§ **Work item**: Lines with "XNOR": state how many there are in the records below, and nothing else.

Stored dataset items:
====

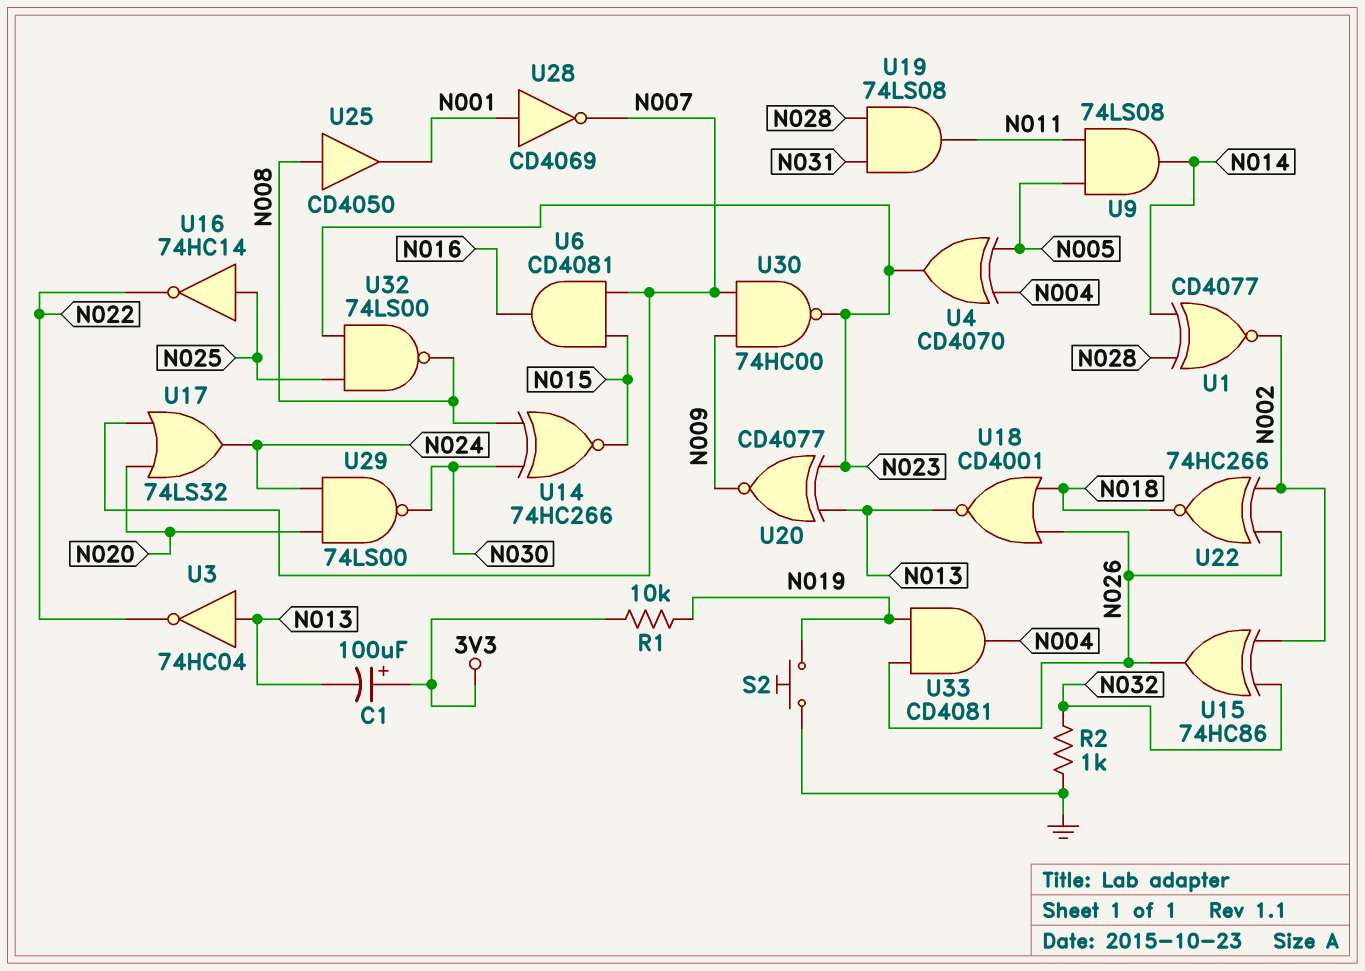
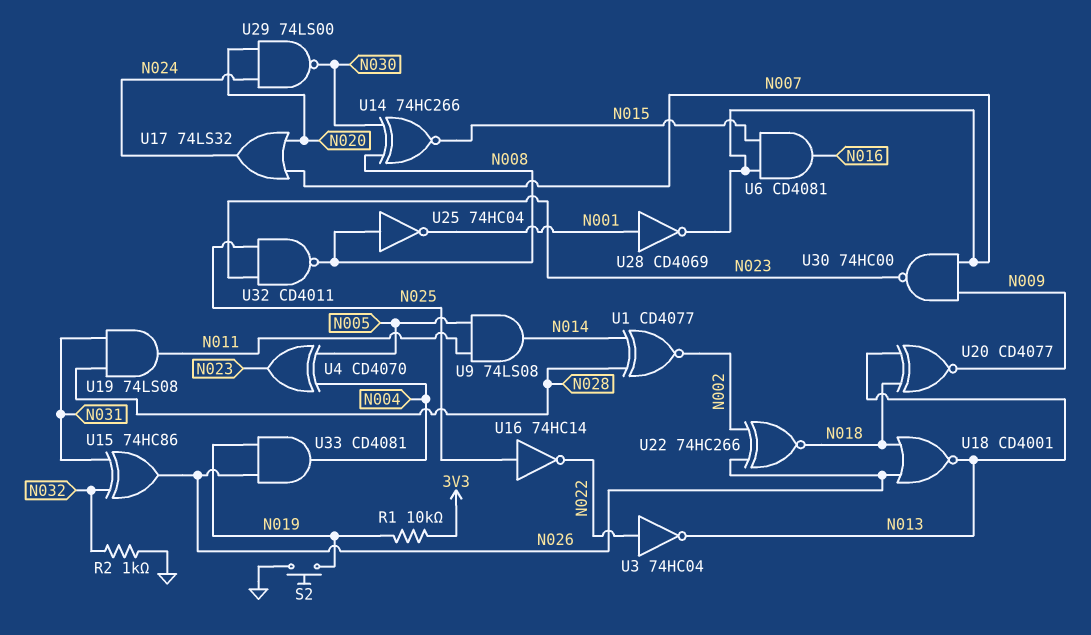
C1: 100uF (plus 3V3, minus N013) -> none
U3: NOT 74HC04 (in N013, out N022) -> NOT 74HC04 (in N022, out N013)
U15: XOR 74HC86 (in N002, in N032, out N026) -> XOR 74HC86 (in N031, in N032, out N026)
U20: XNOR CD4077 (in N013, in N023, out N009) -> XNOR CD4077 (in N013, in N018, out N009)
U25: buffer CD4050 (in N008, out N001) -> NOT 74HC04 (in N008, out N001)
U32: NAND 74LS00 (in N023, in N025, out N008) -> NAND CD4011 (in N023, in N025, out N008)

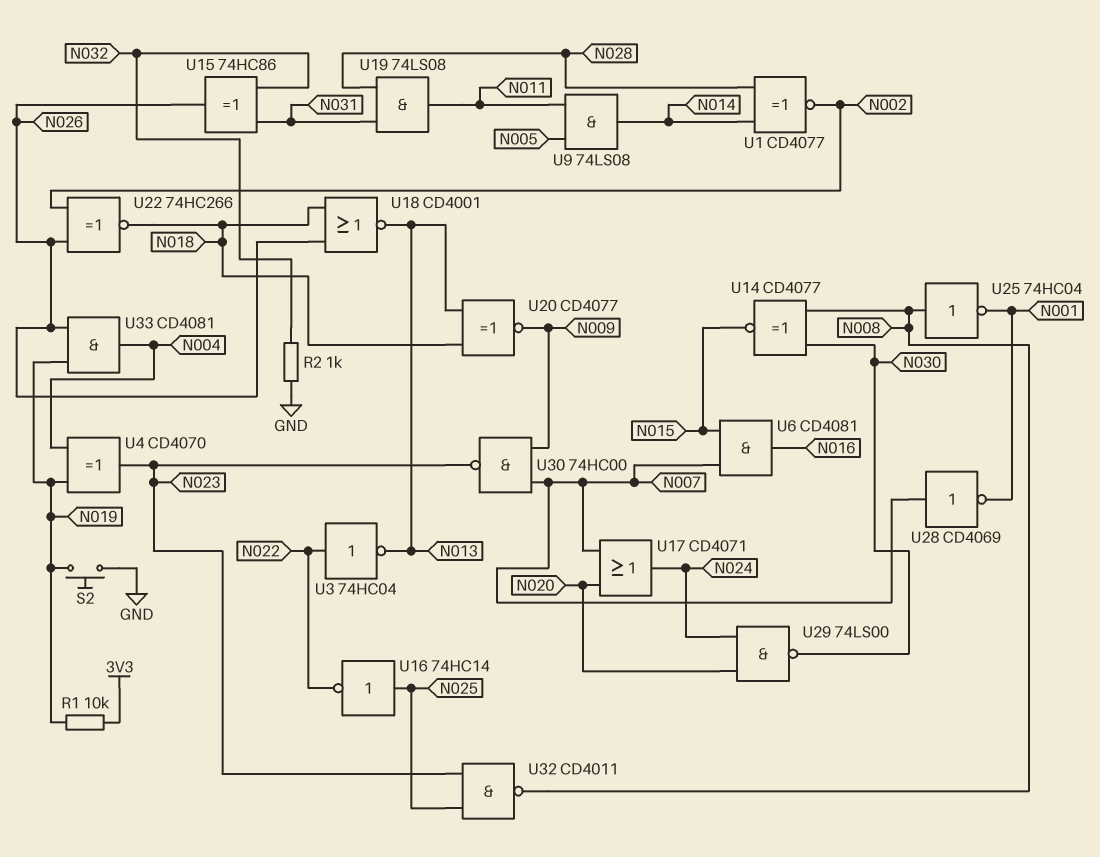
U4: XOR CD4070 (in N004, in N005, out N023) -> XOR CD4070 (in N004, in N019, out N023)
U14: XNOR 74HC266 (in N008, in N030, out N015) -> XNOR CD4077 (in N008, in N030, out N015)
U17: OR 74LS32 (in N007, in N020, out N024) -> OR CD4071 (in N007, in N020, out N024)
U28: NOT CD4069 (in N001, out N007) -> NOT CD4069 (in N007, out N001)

====

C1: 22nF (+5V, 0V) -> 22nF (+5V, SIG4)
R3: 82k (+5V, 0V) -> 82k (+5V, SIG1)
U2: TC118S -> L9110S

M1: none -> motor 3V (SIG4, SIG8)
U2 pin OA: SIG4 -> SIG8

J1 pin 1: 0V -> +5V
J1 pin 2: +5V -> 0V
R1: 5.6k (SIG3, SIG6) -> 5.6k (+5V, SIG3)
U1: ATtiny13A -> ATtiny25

====

§ **Result**: 2